> **What is expected**
Only an exact copy of the entries, stripped of pictures, will serve as the answer.

> **Records shown**
==================================================
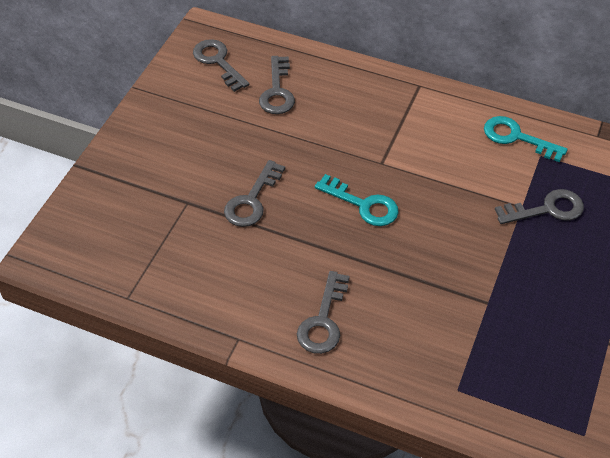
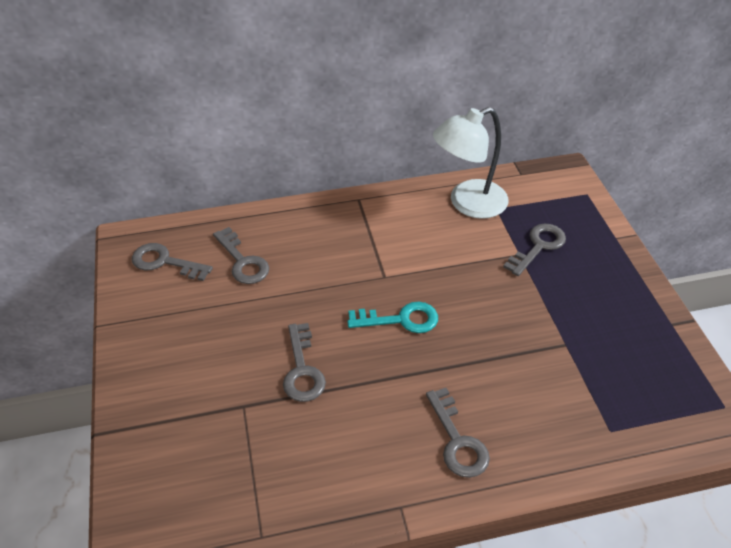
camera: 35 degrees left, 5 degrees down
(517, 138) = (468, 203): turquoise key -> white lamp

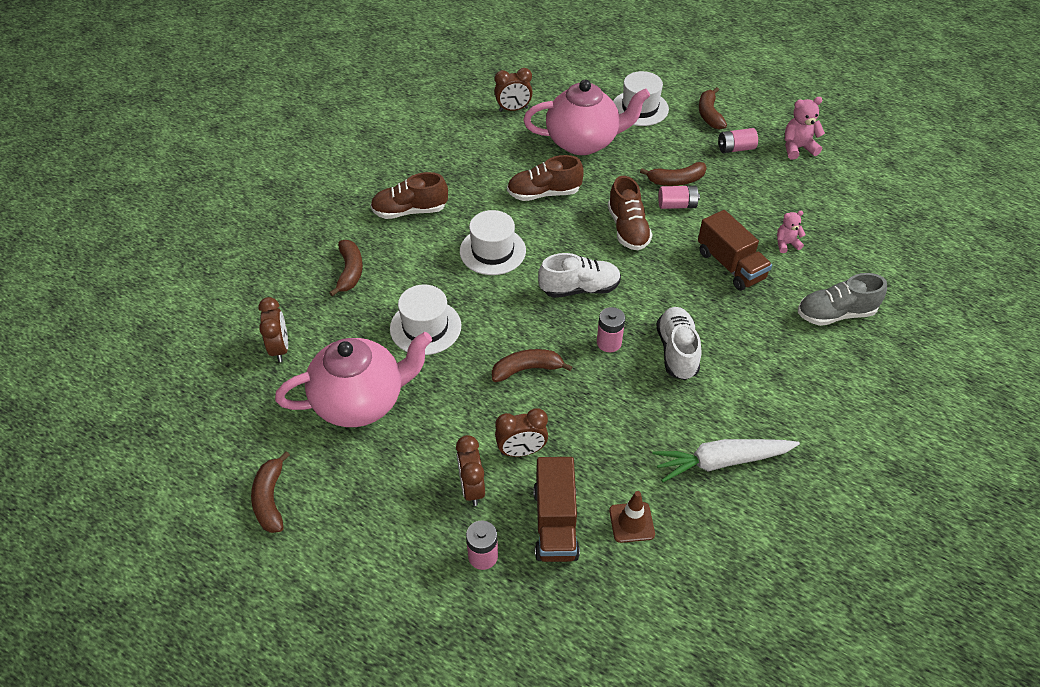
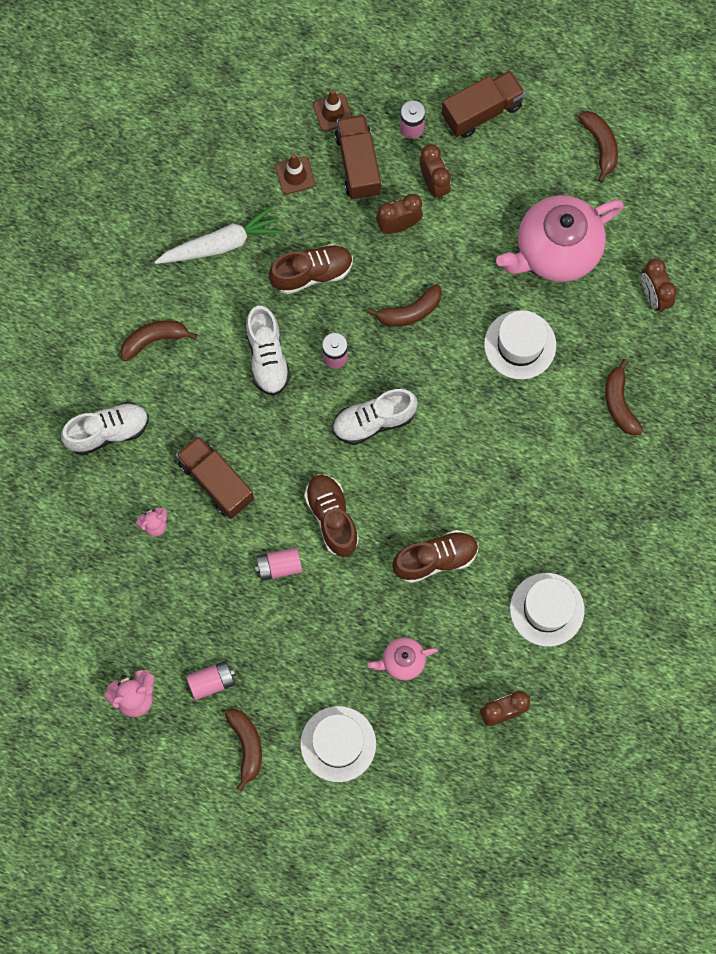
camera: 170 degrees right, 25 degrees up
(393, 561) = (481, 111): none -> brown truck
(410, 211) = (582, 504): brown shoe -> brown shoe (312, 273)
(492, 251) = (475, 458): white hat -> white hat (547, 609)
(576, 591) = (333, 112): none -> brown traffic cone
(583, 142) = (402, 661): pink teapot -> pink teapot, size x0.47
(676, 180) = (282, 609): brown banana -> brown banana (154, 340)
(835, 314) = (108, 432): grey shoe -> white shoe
==================================================
> **Reply**
camera: 35 degrees left, 5 degrees down
(517, 138) = (468, 203): turquoise key -> white lamp

camera: 170 degrees right, 25 degrees up
(393, 561) = (481, 111): none -> brown truck
(410, 211) = (582, 504): brown shoe -> brown shoe (312, 273)
(492, 251) = (475, 458): white hat -> white hat (547, 609)
(576, 591) = (333, 112): none -> brown traffic cone
(583, 142) = (402, 661): pink teapot -> pink teapot, size x0.47
(676, 180) = (282, 609): brown banana -> brown banana (154, 340)
(835, 314) = (108, 432): grey shoe -> white shoe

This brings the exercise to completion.